> _ACTIVITY_: Word for word, set down every line of the entries below from the line with "pink tile B6:D6" to the line with "grey brick H5", including both, and no other line.

(Object change listings)
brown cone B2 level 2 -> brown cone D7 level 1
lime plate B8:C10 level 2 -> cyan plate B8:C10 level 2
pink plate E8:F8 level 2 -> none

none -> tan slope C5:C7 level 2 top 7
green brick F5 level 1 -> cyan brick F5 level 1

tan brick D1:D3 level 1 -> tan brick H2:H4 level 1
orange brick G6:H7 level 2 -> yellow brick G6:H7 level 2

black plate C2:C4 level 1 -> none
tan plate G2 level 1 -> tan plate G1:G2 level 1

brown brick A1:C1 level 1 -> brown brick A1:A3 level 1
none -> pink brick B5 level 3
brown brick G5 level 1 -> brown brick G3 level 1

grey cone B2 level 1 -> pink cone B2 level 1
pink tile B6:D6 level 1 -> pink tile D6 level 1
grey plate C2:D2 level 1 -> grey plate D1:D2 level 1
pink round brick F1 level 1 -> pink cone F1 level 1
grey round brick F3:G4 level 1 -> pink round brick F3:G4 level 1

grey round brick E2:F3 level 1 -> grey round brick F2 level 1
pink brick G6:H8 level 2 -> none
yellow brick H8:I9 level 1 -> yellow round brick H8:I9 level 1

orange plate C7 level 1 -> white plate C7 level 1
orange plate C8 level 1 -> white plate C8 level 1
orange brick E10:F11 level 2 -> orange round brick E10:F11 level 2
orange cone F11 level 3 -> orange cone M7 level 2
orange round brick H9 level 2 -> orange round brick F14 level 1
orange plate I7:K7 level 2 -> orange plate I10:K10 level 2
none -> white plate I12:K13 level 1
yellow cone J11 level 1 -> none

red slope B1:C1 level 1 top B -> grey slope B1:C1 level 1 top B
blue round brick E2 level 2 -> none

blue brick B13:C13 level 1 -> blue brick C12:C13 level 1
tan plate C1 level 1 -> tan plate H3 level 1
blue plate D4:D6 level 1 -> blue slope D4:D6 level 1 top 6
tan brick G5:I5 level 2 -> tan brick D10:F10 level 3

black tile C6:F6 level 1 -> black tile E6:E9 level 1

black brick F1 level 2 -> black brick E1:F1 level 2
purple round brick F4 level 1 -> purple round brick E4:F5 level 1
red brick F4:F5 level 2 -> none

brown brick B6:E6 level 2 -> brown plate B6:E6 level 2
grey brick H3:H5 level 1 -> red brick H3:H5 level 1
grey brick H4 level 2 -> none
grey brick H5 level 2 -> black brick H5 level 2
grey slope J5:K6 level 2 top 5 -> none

> _RESULT FOR THIS EXERCISE_:
pink tile B6:D6 level 1 -> pink tile D6 level 1
grey plate C2:D2 level 1 -> grey plate D1:D2 level 1
pink round brick F1 level 1 -> pink cone F1 level 1
grey round brick F3:G4 level 1 -> pink round brick F3:G4 level 1

grey round brick E2:F3 level 1 -> grey round brick F2 level 1
pink brick G6:H8 level 2 -> none
yellow brick H8:I9 level 1 -> yellow round brick H8:I9 level 1

orange plate C7 level 1 -> white plate C7 level 1
orange plate C8 level 1 -> white plate C8 level 1
orange brick E10:F11 level 2 -> orange round brick E10:F11 level 2
orange cone F11 level 3 -> orange cone M7 level 2
orange round brick H9 level 2 -> orange round brick F14 level 1
orange plate I7:K7 level 2 -> orange plate I10:K10 level 2
none -> white plate I12:K13 level 1
yellow cone J11 level 1 -> none

red slope B1:C1 level 1 top B -> grey slope B1:C1 level 1 top B
blue round brick E2 level 2 -> none

blue brick B13:C13 level 1 -> blue brick C12:C13 level 1
tan plate C1 level 1 -> tan plate H3 level 1
blue plate D4:D6 level 1 -> blue slope D4:D6 level 1 top 6
tan brick G5:I5 level 2 -> tan brick D10:F10 level 3

black tile C6:F6 level 1 -> black tile E6:E9 level 1

black brick F1 level 2 -> black brick E1:F1 level 2
purple round brick F4 level 1 -> purple round brick E4:F5 level 1
red brick F4:F5 level 2 -> none

brown brick B6:E6 level 2 -> brown plate B6:E6 level 2
grey brick H3:H5 level 1 -> red brick H3:H5 level 1
grey brick H4 level 2 -> none
grey brick H5 level 2 -> black brick H5 level 2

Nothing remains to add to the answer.